◆ TASK DETAILS ◆
Will you output all of the data below exactly, omitting the images?

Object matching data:
══════════════════════════════

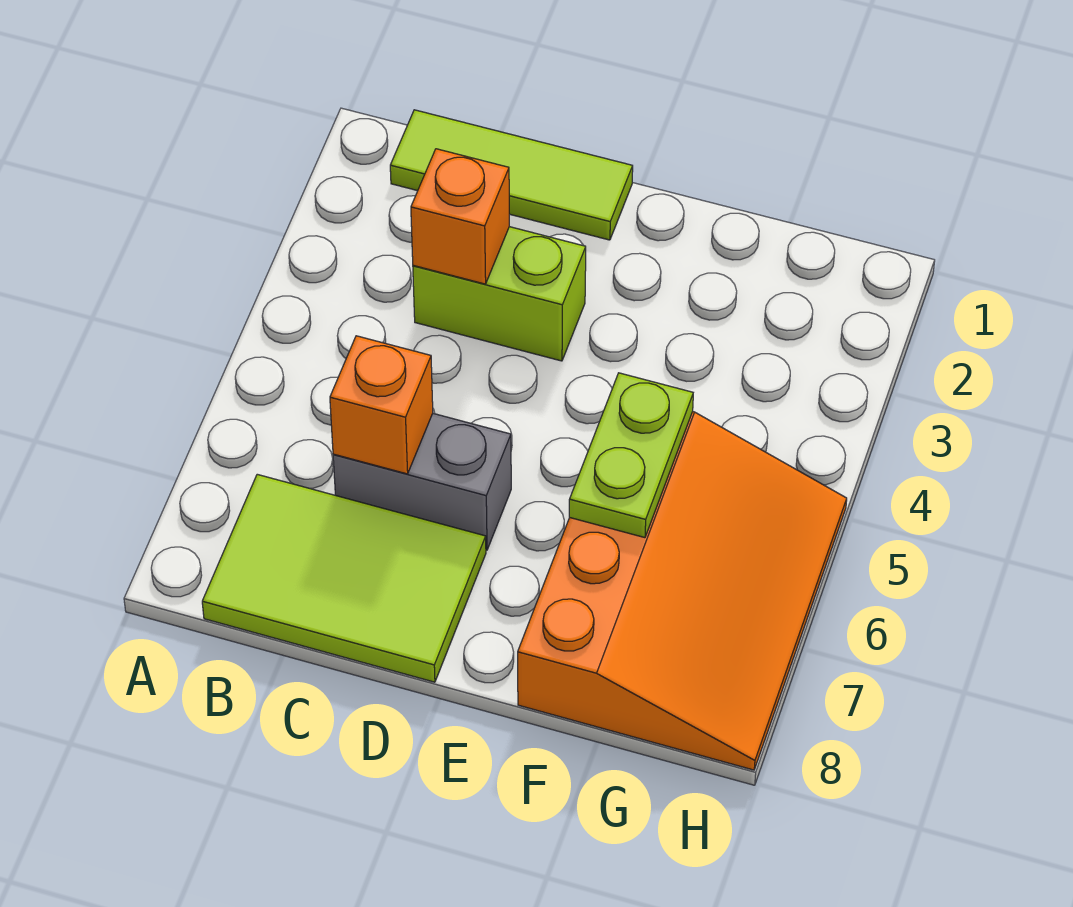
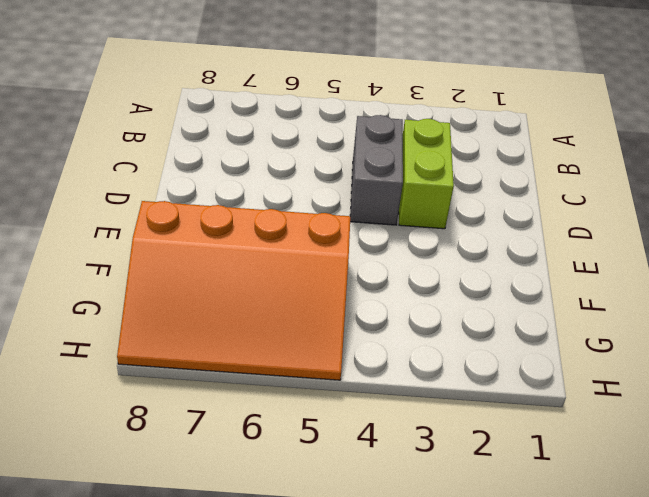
grey brick C4:D4 level 1 -> grey brick C6:D6 level 1
none -> lime tile B1:D1 level 1
none -> lime tile B7:D8 level 1

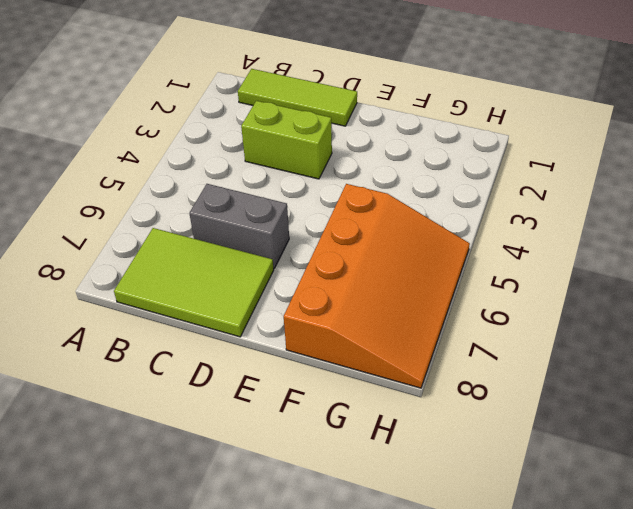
none -> orange brick C3 level 2
none -> orange brick C6 level 2

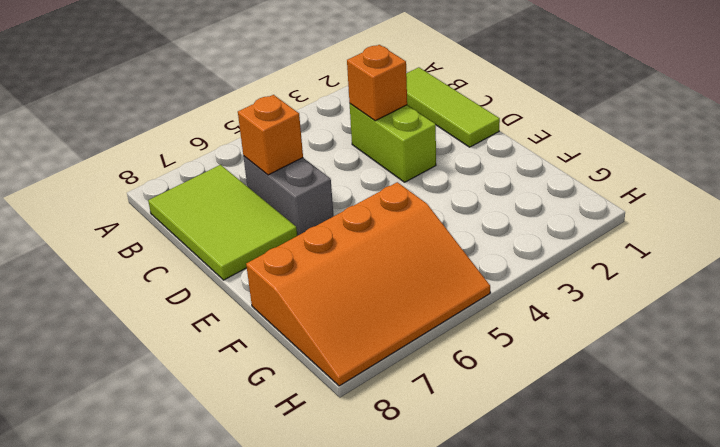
none -> lime plate F5:F6 level 2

══════════════════════════════

◆ RESPONSE FOR THIS EXERCISE ◆
grey brick C4:D4 level 1 -> grey brick C6:D6 level 1
none -> lime tile B1:D1 level 1
none -> lime tile B7:D8 level 1

none -> orange brick C3 level 2
none -> orange brick C6 level 2

none -> lime plate F5:F6 level 2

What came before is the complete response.